EXERCISE DATA:
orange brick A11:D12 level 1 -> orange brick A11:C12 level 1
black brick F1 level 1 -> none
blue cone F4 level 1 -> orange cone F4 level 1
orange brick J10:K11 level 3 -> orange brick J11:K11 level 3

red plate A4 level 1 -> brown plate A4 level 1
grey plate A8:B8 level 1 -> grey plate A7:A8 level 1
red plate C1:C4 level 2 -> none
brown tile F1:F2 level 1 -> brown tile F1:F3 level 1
--
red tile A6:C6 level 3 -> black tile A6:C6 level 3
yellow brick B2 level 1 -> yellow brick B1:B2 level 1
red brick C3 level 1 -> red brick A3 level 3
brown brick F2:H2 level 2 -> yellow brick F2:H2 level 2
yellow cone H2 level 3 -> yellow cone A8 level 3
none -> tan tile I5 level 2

THE TASK:
How many lines in the records contain the word "tile"? Reply with that number only.

EXERCISE RESULT:
3